[INPUT DATA]:

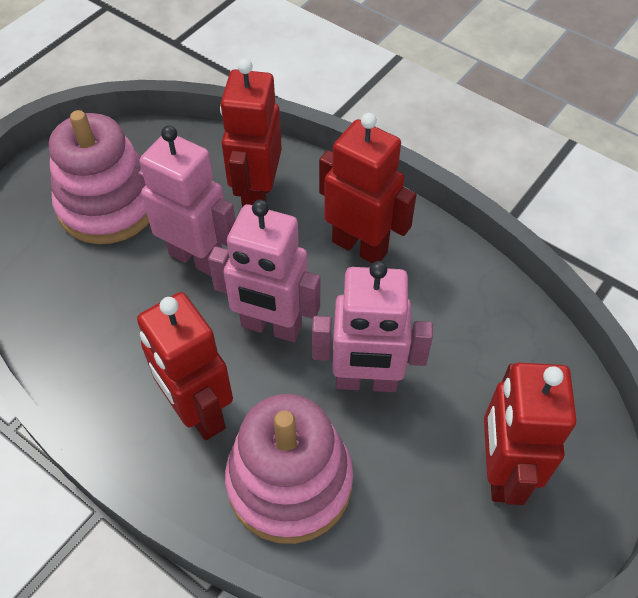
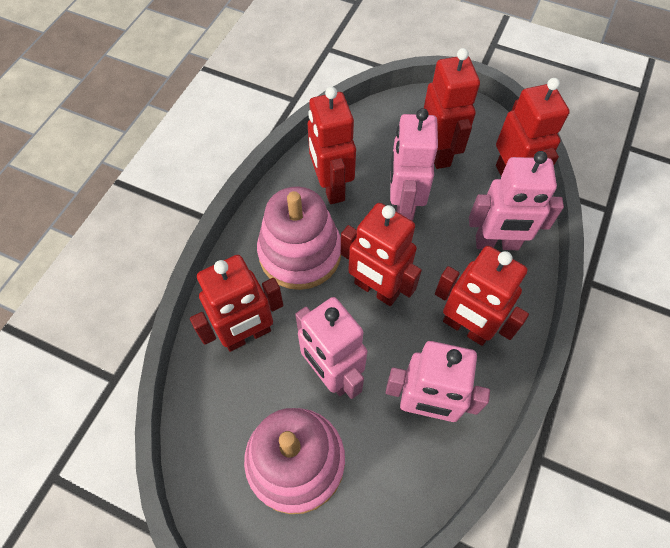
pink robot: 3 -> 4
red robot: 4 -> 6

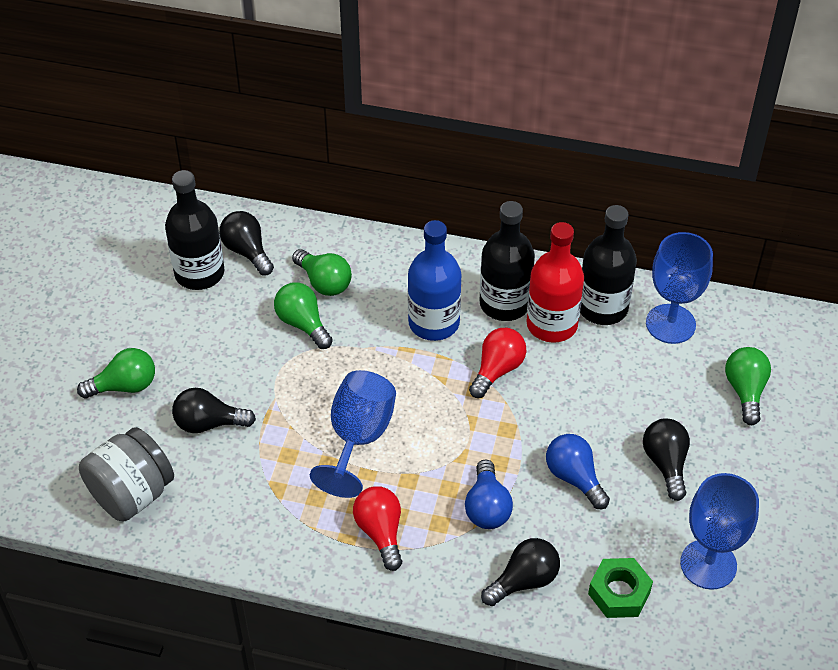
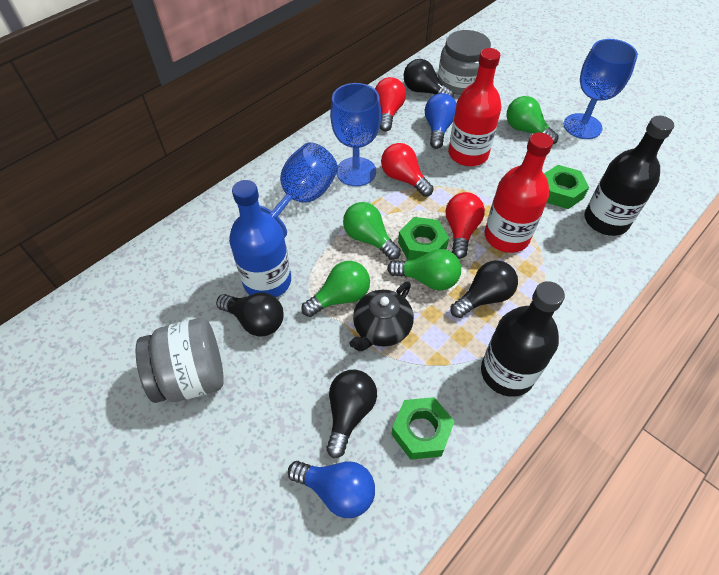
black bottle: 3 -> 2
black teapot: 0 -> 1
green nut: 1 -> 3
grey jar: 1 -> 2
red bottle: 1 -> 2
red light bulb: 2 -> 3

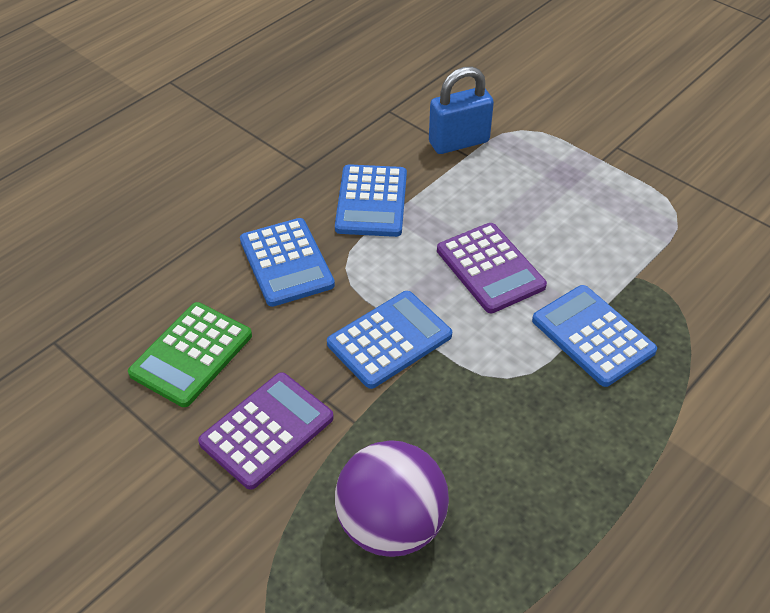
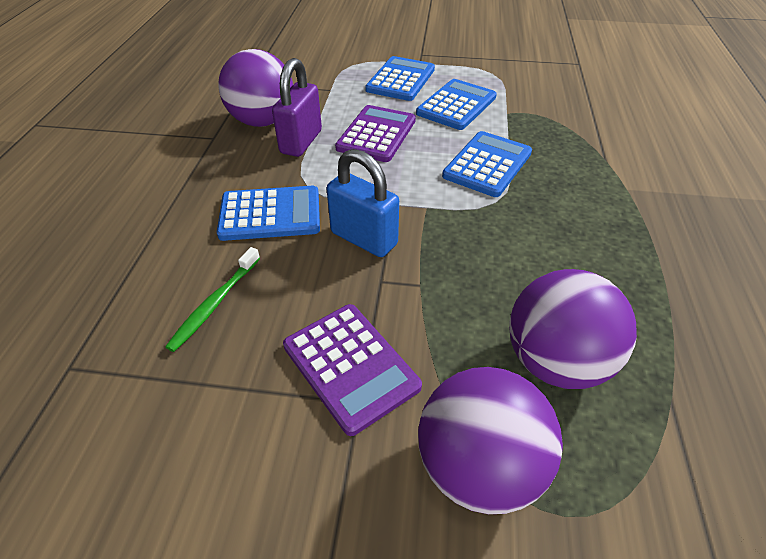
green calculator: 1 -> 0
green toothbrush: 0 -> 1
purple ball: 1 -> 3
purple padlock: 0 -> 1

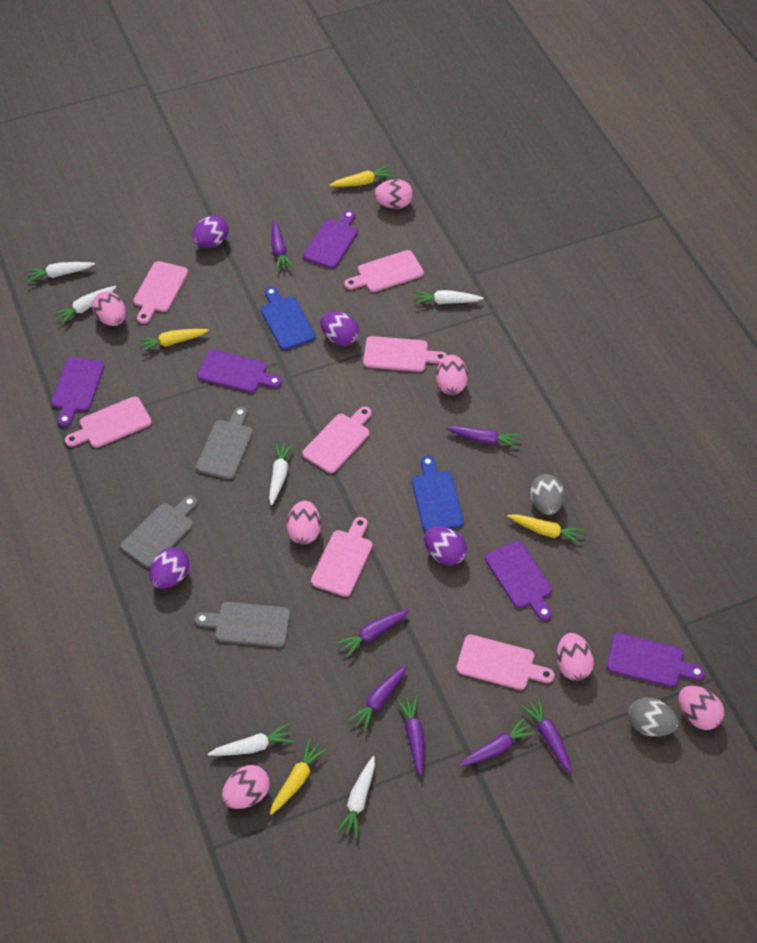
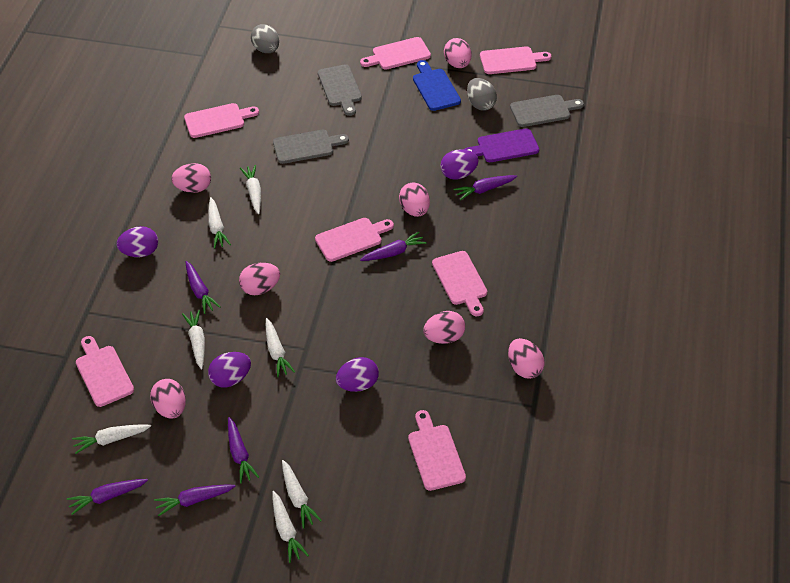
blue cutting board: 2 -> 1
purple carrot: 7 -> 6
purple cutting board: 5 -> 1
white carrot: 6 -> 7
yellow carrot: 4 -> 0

[WHAT THE TASK ASKS]:
Output the records exactly, and let none of their pictures appear in the copy.

[TASK OUTPUT]:
pink robot: 3 -> 4
red robot: 4 -> 6

black bottle: 3 -> 2
black teapot: 0 -> 1
green nut: 1 -> 3
grey jar: 1 -> 2
red bottle: 1 -> 2
red light bulb: 2 -> 3

green calculator: 1 -> 0
green toothbrush: 0 -> 1
purple ball: 1 -> 3
purple padlock: 0 -> 1

blue cutting board: 2 -> 1
purple carrot: 7 -> 6
purple cutting board: 5 -> 1
white carrot: 6 -> 7
yellow carrot: 4 -> 0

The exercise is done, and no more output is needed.